━━━━━ RECORDED DATA

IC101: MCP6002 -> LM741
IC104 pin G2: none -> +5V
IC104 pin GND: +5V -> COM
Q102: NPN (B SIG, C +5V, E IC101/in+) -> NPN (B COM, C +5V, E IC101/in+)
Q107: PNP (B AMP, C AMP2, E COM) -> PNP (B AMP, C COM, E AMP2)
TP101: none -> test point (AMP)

━━━━━━━━━━

--- WHAT IS REQUIRED ---
Retype, exactly as written, each line from the one that has "IC104 pin G2: none -> +5V" to the bottom of the entries above, and include both of those lines.

--- TASK ANSWER ---
IC104 pin G2: none -> +5V
IC104 pin GND: +5V -> COM
Q102: NPN (B SIG, C +5V, E IC101/in+) -> NPN (B COM, C +5V, E IC101/in+)
Q107: PNP (B AMP, C AMP2, E COM) -> PNP (B AMP, C COM, E AMP2)
TP101: none -> test point (AMP)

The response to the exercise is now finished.